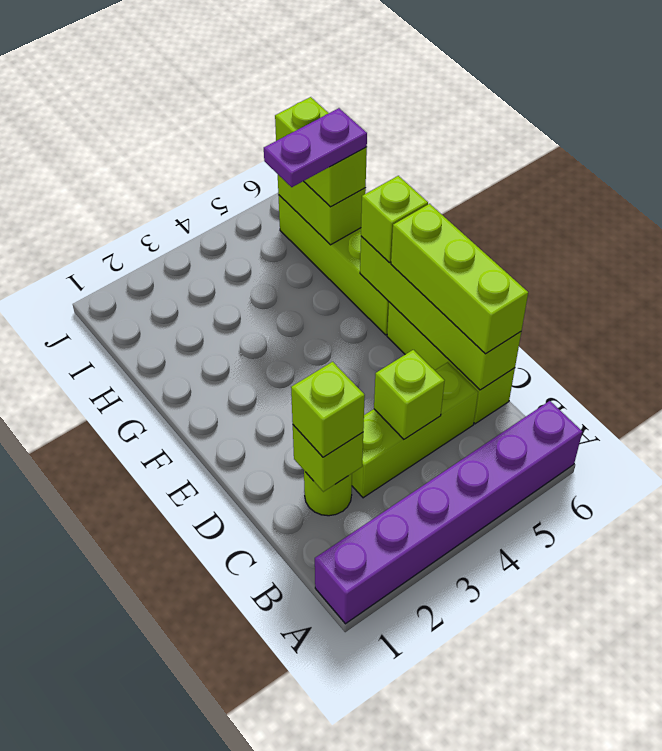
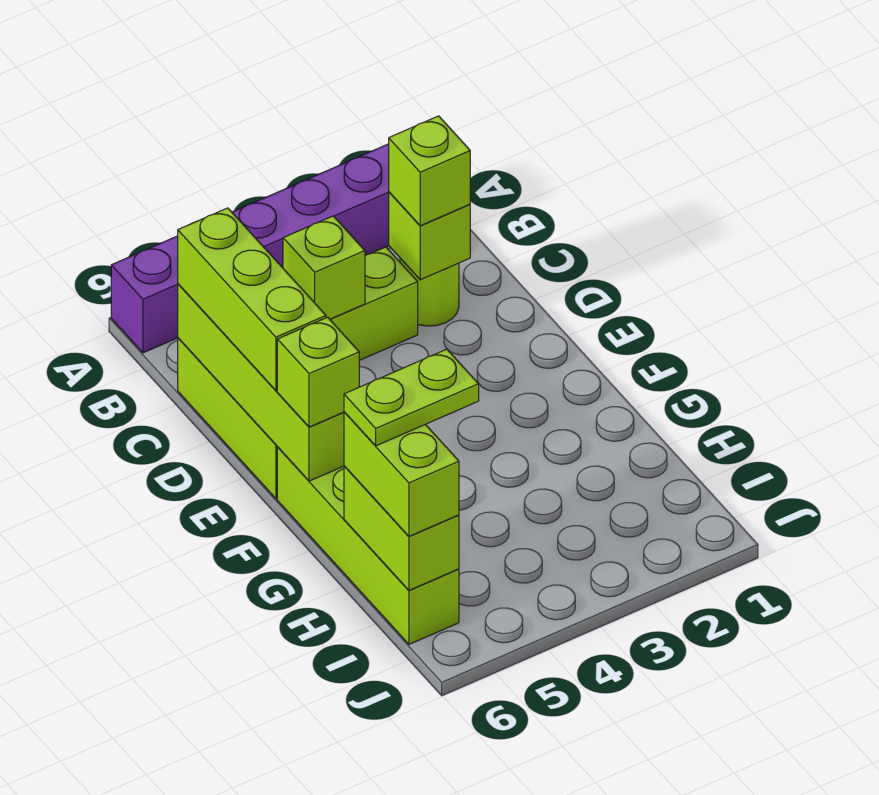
purple plate H5:H6 level 4 -> lime plate H5:H6 level 4

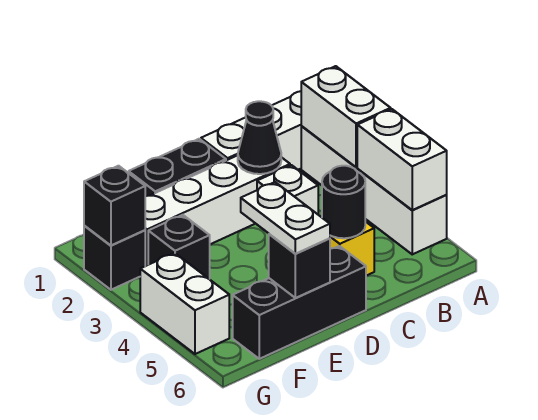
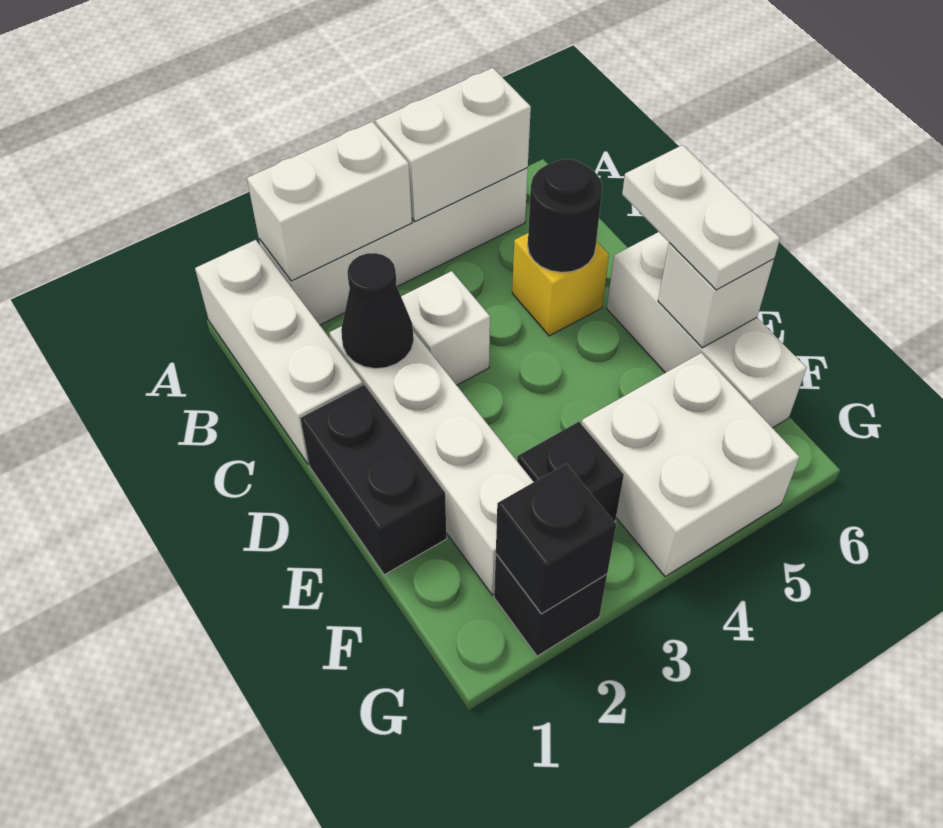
black brick D6:F6 level 1 -> white brick D6:F6 level 1
white plate E5:E6 level 3 -> white plate D6:E6 level 3
black brick E6 level 2 -> white brick E6 level 2
white brick G4:G5 level 1 -> white brick F4:G5 level 1

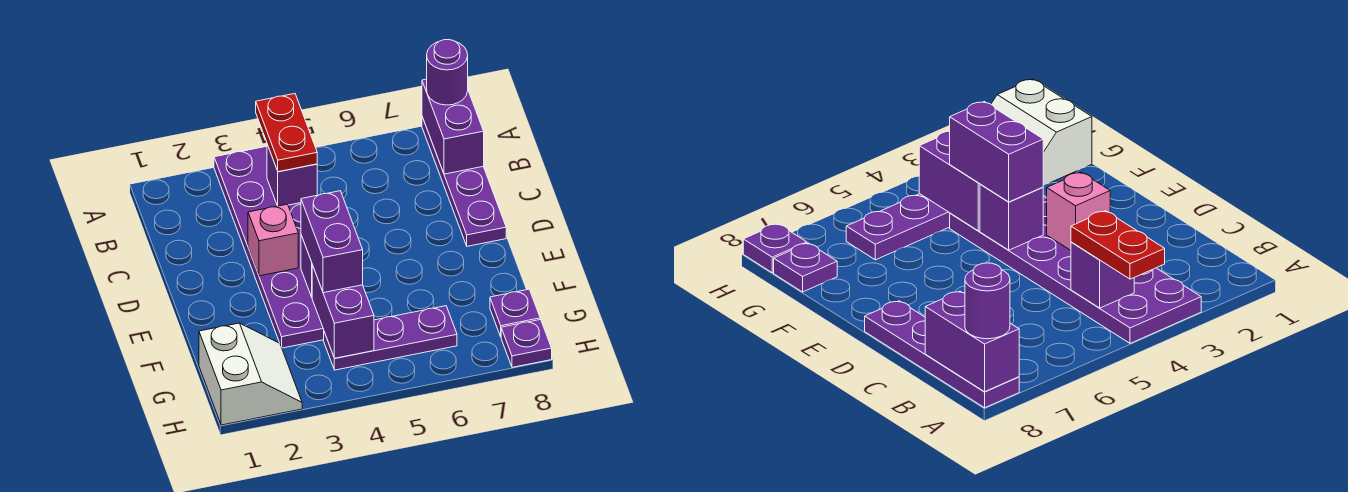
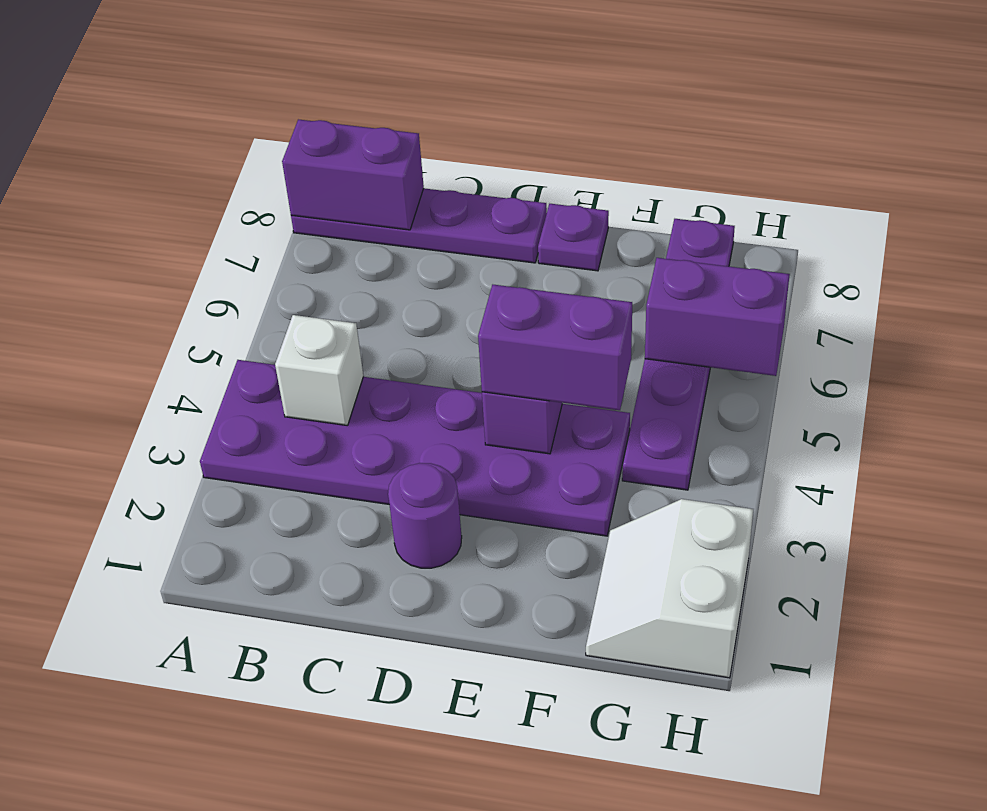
red plate A4:B4 level 3 -> none
purple round brick A8 level 3 -> purple round brick D2 level 1
purple brick B4 level 2 -> white brick B4 level 2
pink brick D3 level 2 -> none
purple brick F4:G4 level 2 -> purple brick G6:H6 level 2
white slope G1:H2 level 1 top 1 -> white slope G1:H2 level 1 top H
purple plate H8 level 1 -> purple plate E8 level 1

> _TASK STATEMENT_
Set down exactly the lines of the material above from the one with "purple brick F4:G4" through the end. Include both ends and nothing else.

> _EXERCISE OUTPUT_
purple brick F4:G4 level 2 -> purple brick G6:H6 level 2
white slope G1:H2 level 1 top 1 -> white slope G1:H2 level 1 top H
purple plate H8 level 1 -> purple plate E8 level 1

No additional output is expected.